(Synthetic geometry scene data)
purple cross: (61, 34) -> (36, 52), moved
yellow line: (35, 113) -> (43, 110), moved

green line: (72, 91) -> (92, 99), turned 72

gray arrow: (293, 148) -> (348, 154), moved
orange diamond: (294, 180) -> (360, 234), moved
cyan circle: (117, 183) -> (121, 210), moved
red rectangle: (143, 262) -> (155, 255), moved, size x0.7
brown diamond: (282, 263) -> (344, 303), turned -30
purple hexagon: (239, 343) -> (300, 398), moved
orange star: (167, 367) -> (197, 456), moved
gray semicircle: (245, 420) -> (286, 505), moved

## The task
Only the lines from the line with "orange diamond: (294, 180)" to the final line of the entries are to be returned, each exactly as written, both ends included.

## Response box
orange diamond: (294, 180) -> (360, 234), moved
cyan circle: (117, 183) -> (121, 210), moved
red rectangle: (143, 262) -> (155, 255), moved, size x0.7
brown diamond: (282, 263) -> (344, 303), turned -30
purple hexagon: (239, 343) -> (300, 398), moved
orange star: (167, 367) -> (197, 456), moved
gray semicircle: (245, 420) -> (286, 505), moved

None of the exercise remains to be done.